**** TASK INPUT ****
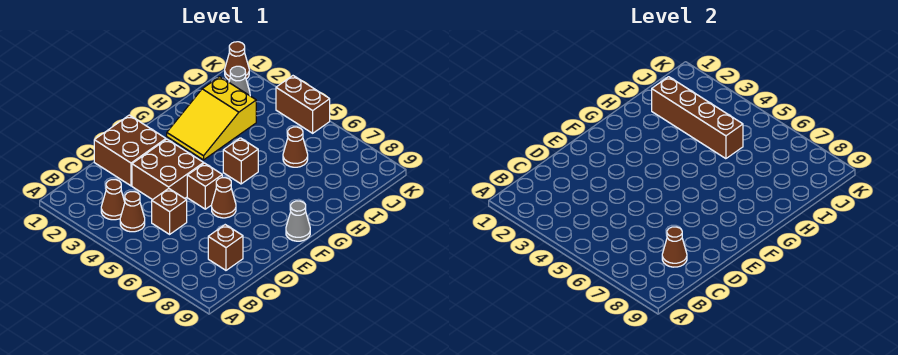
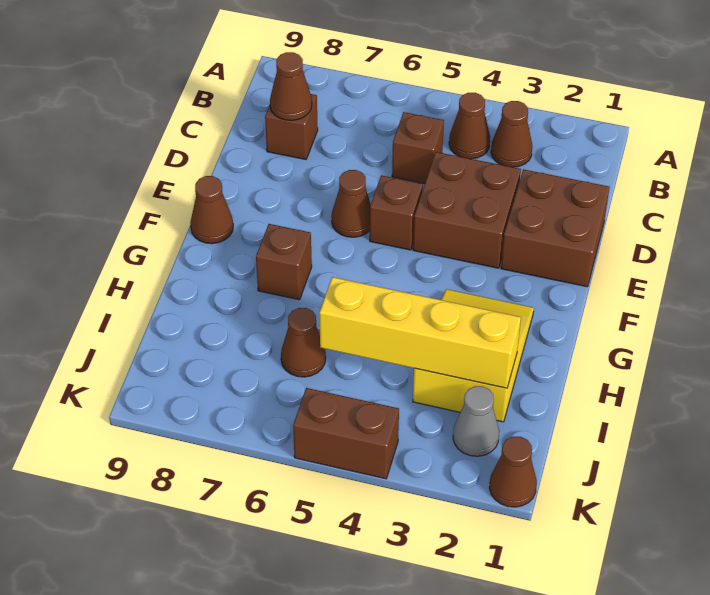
grey cone F9 level 1 -> brown cone F9 level 1
brown brick G5 level 1 -> brown brick G7 level 1
brown brick I2:I5 level 2 -> yellow brick I2:I5 level 2

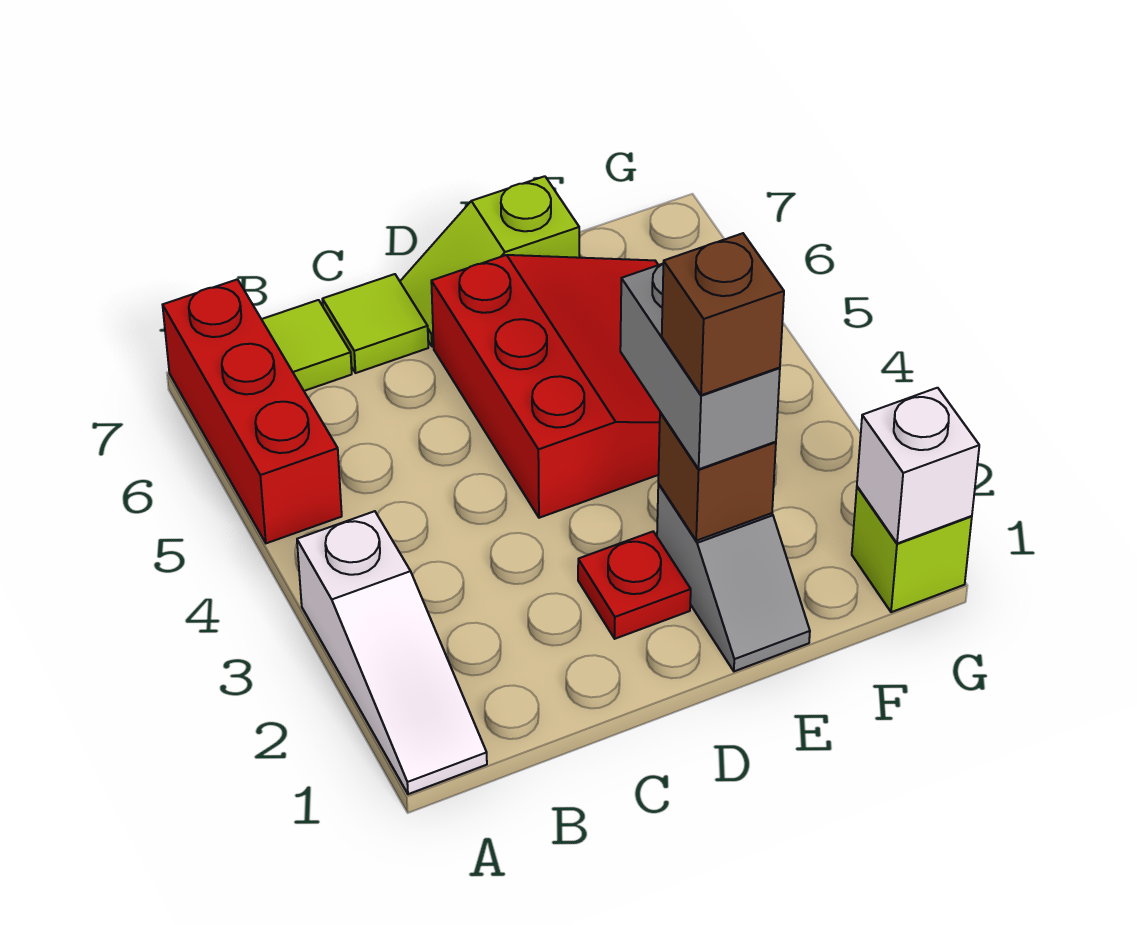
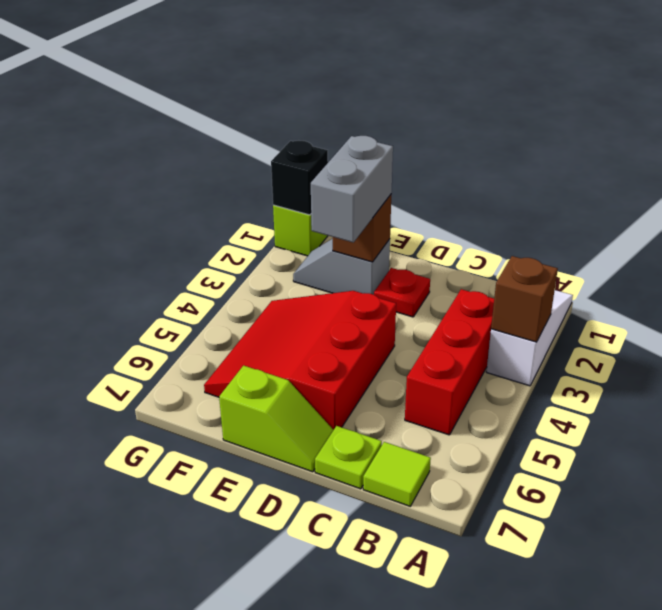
red brick A5:A7 level 1 -> red brick B3:B5 level 1
lime tile C7 level 1 -> lime plate C7 level 1
grey slope E1:E2 level 1 top 2 -> grey slope E2:F2 level 1 top E
brown brick E2 level 4 -> brown brick A3 level 2
white brick G1 level 2 -> black brick G1 level 2

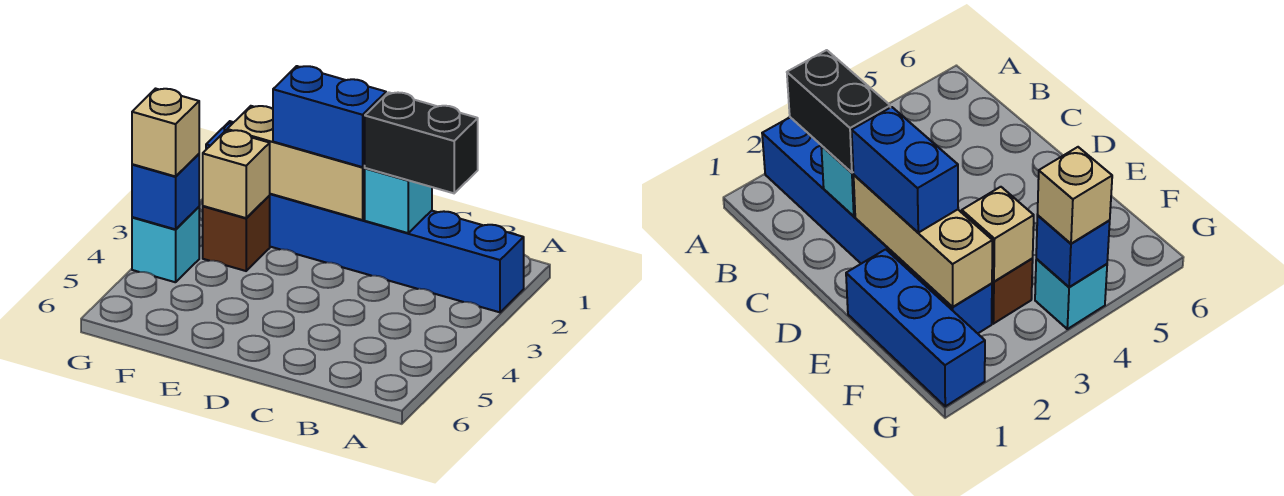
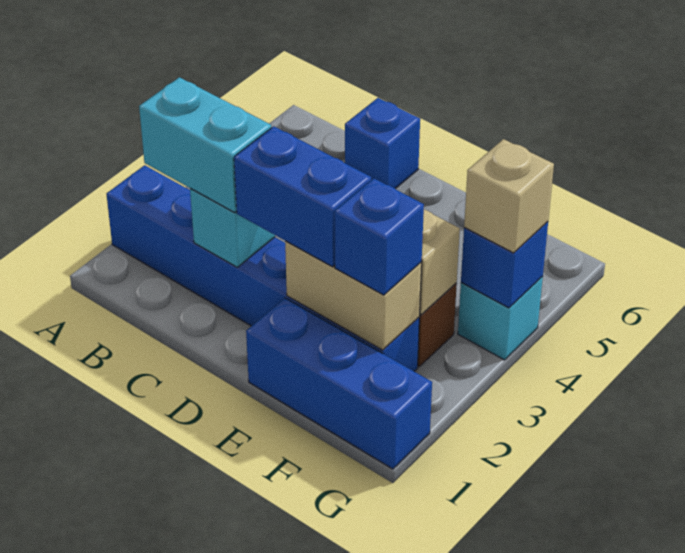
black brick B2:C2 level 3 -> cyan brick B2:C2 level 3
none -> blue brick C6 level 1
tan brick D2:F2 level 2 -> tan brick E2:F2 level 2
none -> blue brick F2 level 3

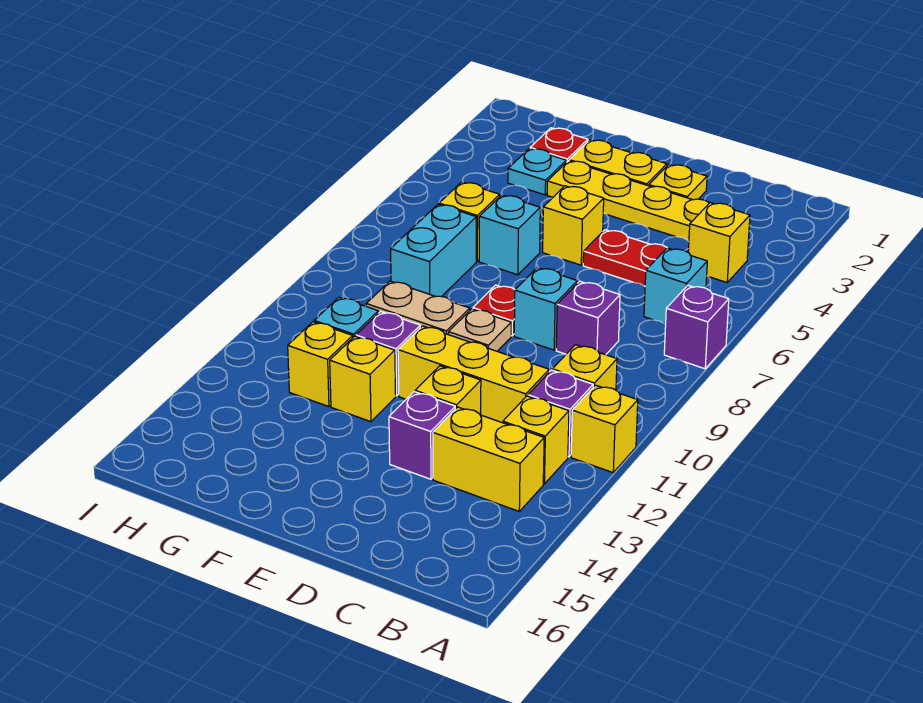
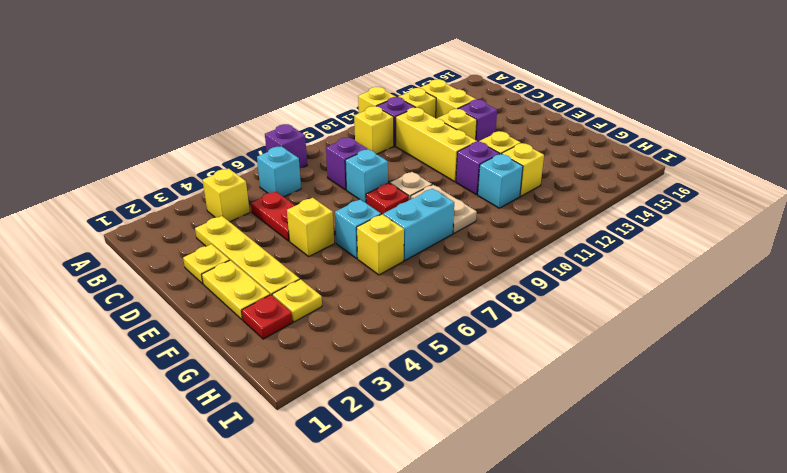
cyan plate G3 level 1 -> yellow plate G3 level 1

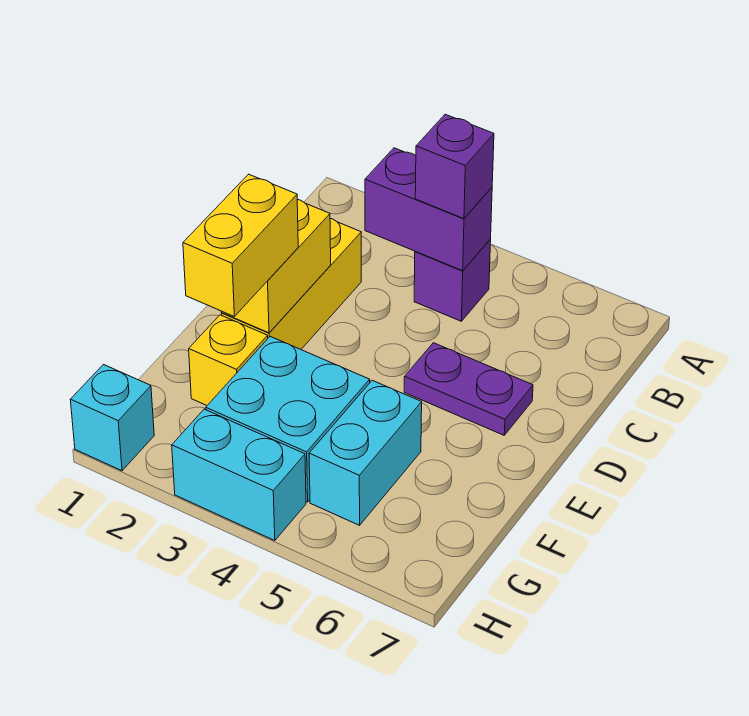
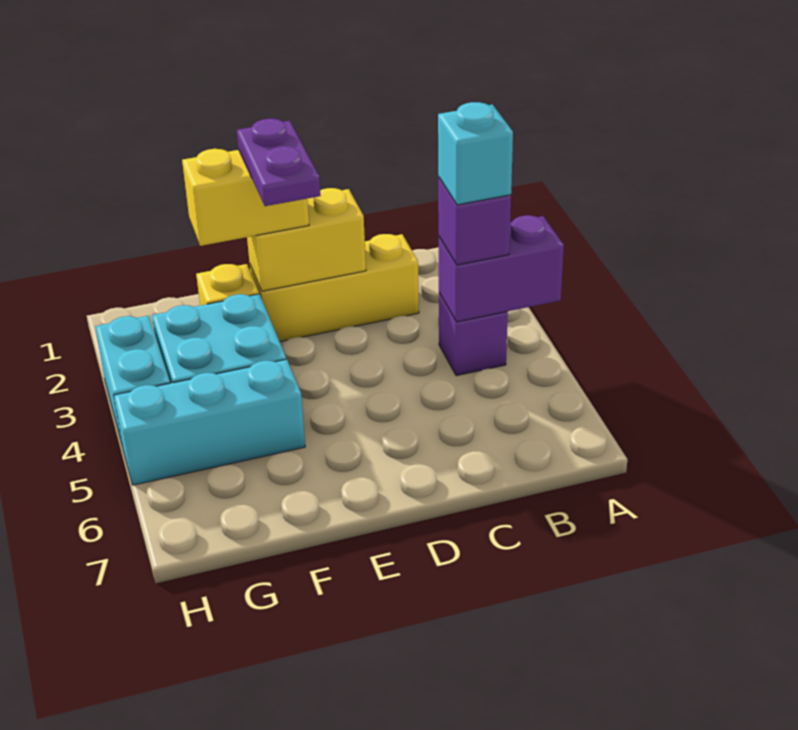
purple brick B3:B4 level 2 -> purple brick A4:B4 level 2
purple plate D5:D6 level 1 -> purple plate E2:E3 level 4
cyan brick F5:G5 level 1 -> cyan brick F5:H5 level 1
cyan brick H1 level 1 -> cyan brick B4 level 4

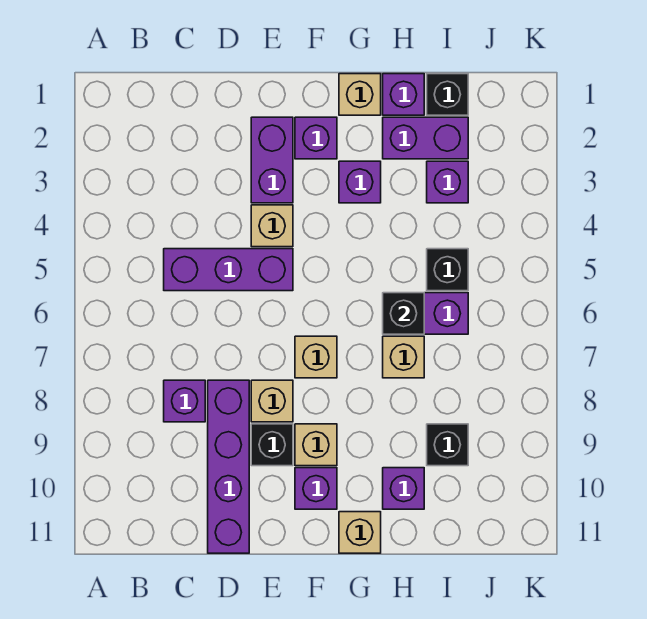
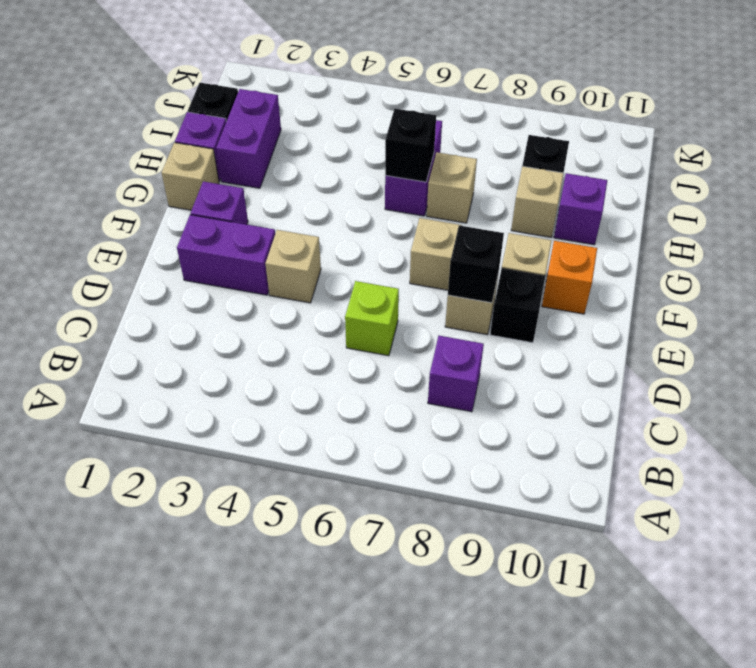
purple brick C5:E5 level 1 -> none
none -> lime brick D6 level 1
purple brick D8:D11 level 1 -> none
purple brick F10 level 1 -> orange brick F10 level 1
purple brick G3 level 1 -> none
tan brick G11 level 1 -> tan brick H9 level 1
purple brick I3 level 1 -> none
black brick I5 level 1 -> black brick E8 level 2

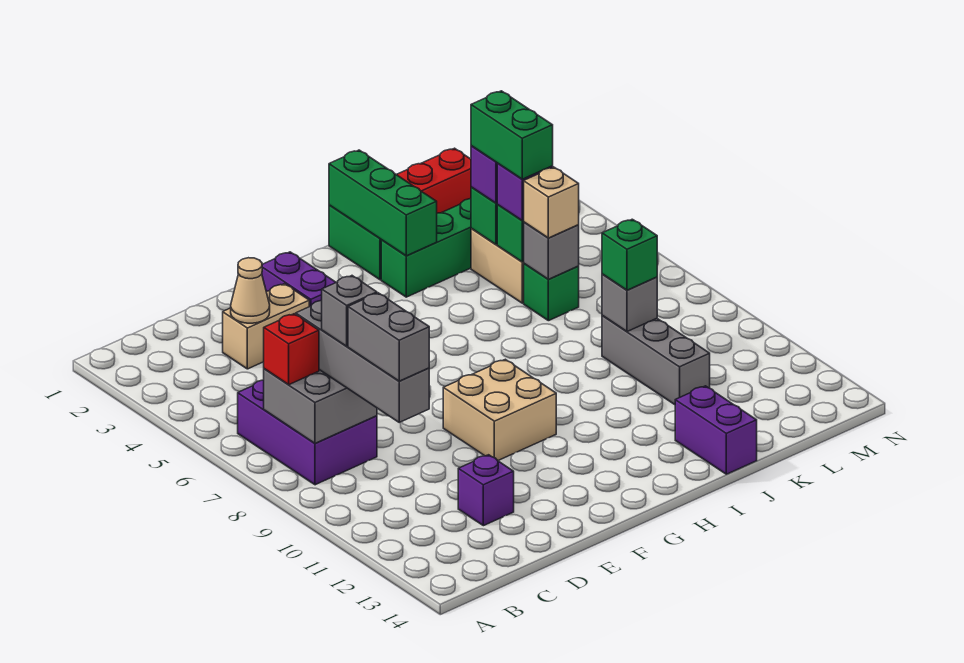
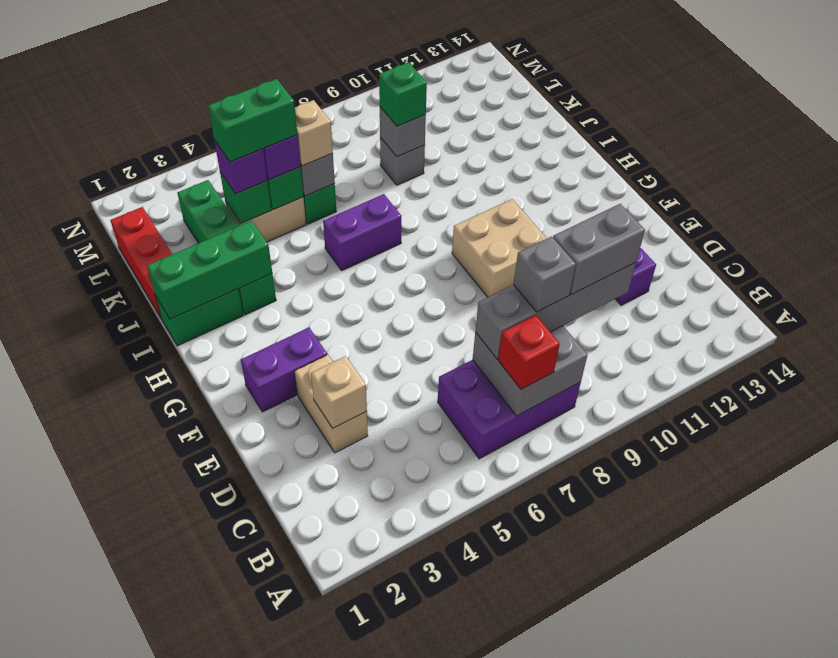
tan cone D3 level 2 -> tan brick D3 level 2
purple brick J13:J14 level 1 -> purple brick I6:I7 level 1
grey brick K9:K11 level 1 -> grey brick K9 level 1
****
**TASK TO CARRY OUT:**
Scan the records above and report how many lines include the word "none", without any other text.

**RESPONSE BOX:**
7